| GIVEN ENTRIES |
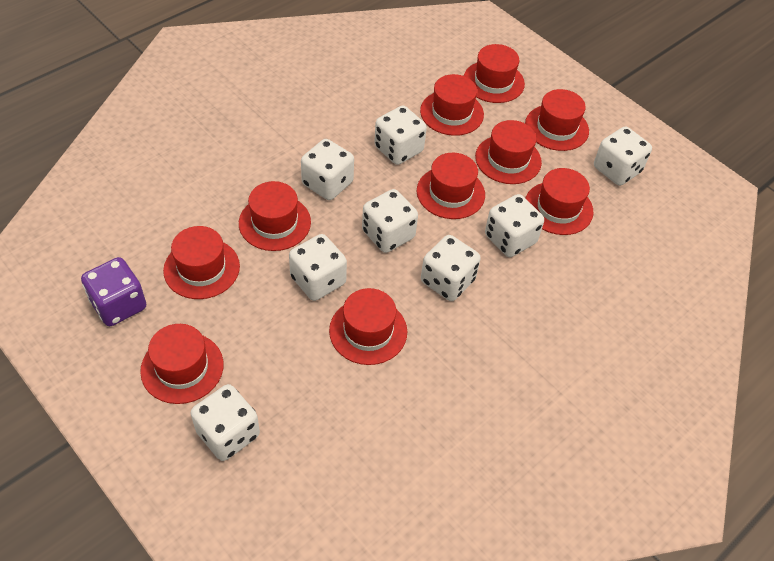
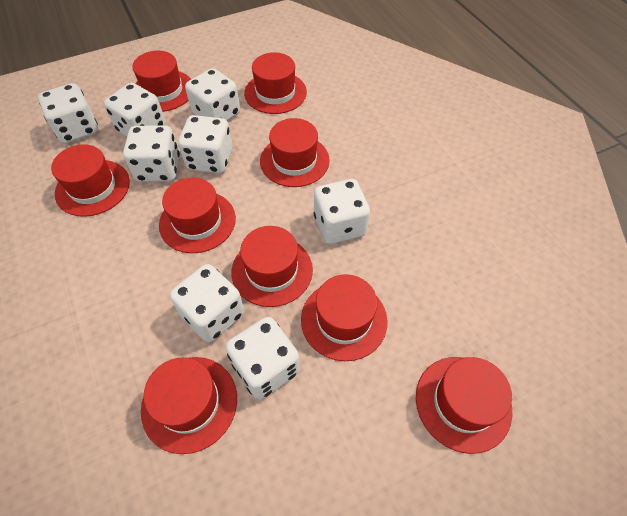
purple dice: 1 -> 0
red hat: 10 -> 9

==

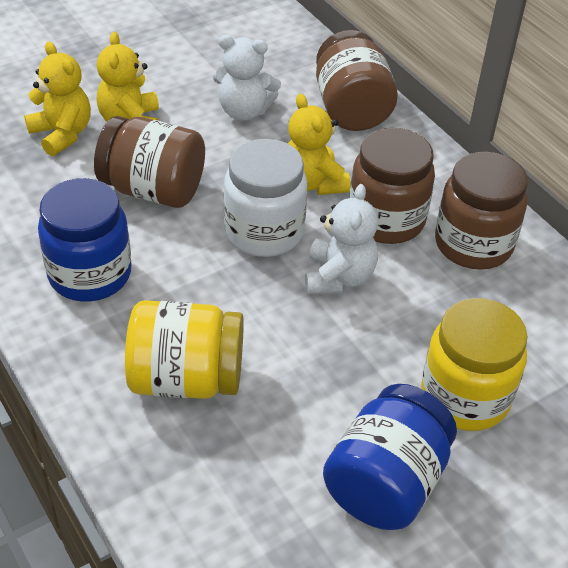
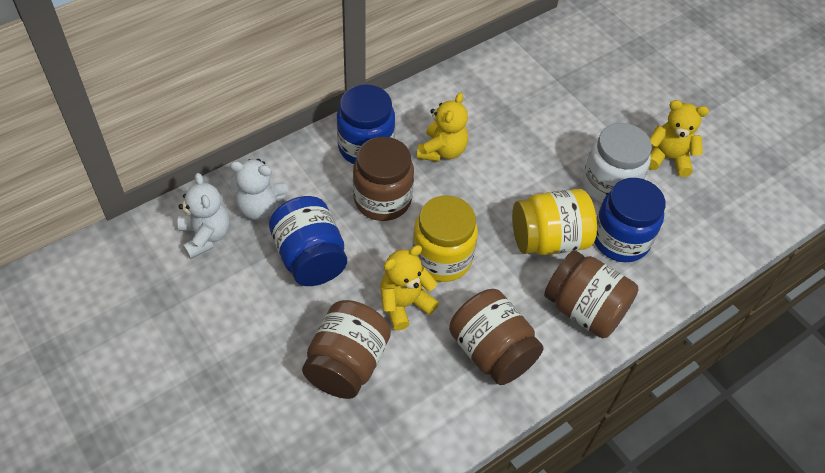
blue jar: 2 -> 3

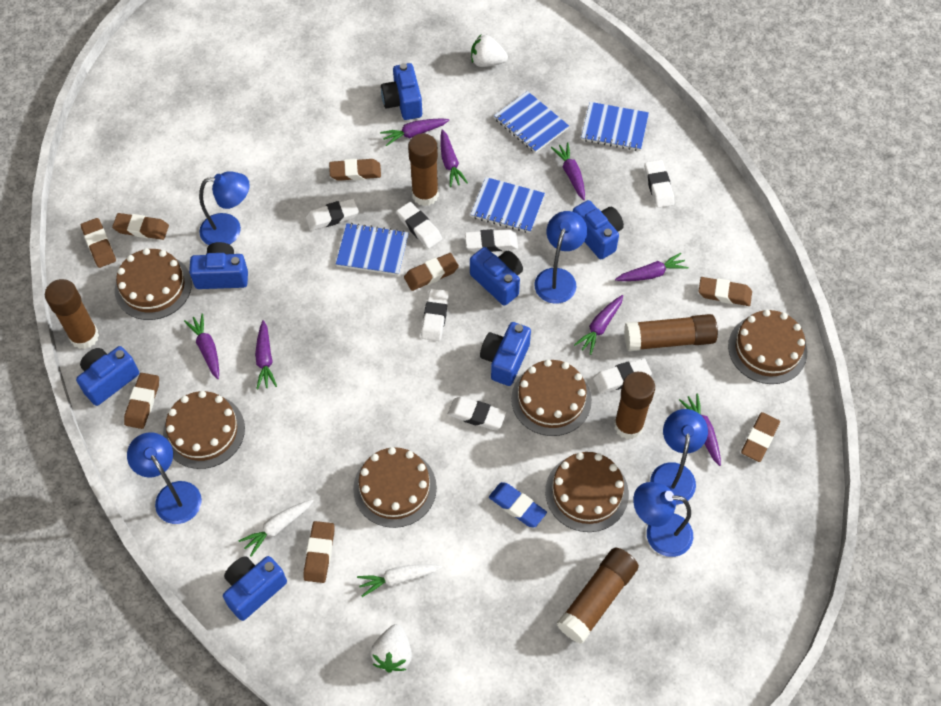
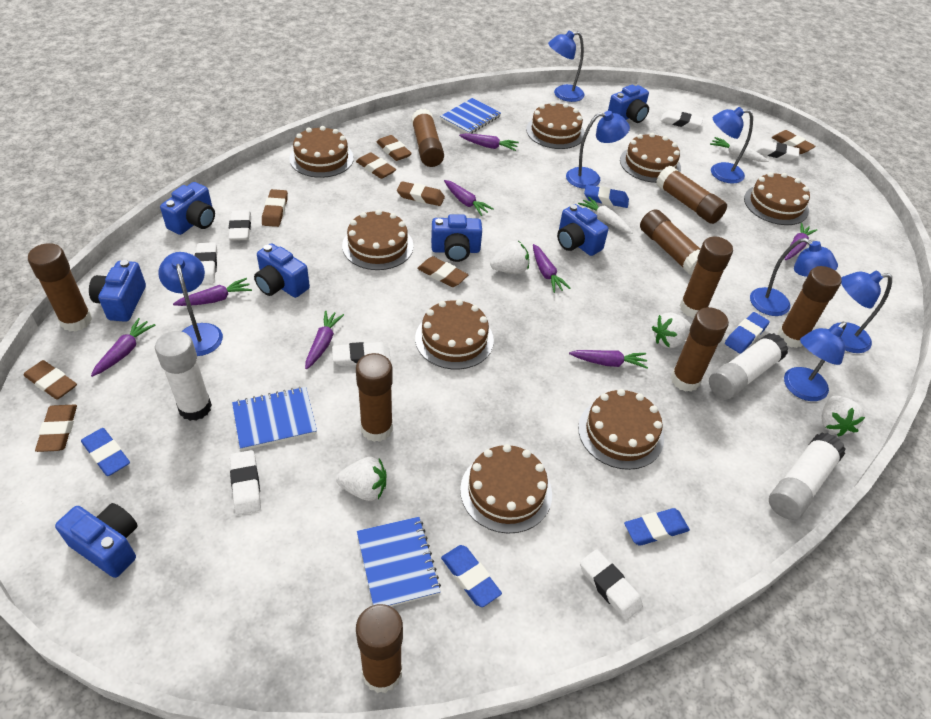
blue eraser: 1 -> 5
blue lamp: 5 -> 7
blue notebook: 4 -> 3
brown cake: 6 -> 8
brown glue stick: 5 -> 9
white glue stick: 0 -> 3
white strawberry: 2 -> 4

---

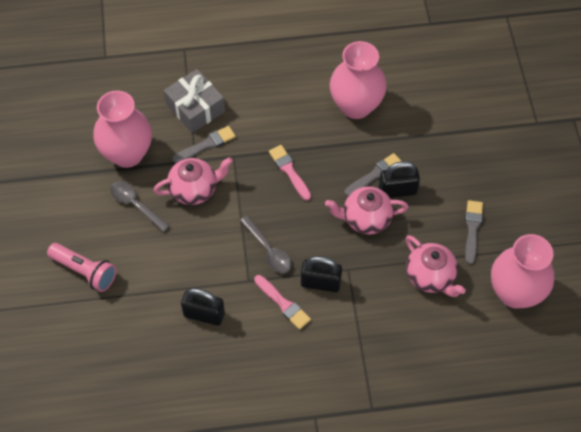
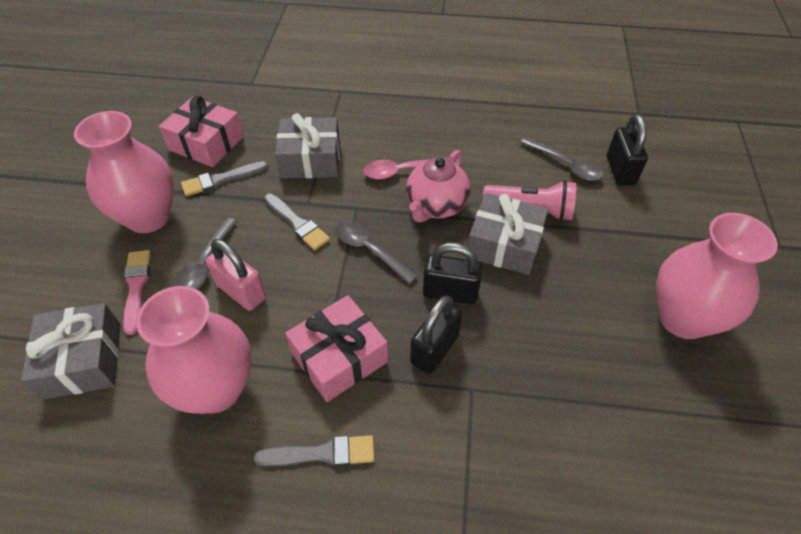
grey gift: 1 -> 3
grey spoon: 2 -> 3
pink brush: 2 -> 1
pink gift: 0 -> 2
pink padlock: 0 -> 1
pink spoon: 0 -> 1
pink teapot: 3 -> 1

| EXERCISE INSTRUCTIONS |
Provide only the number of lines in the entries that hold the word "blue".

| RESULT |
4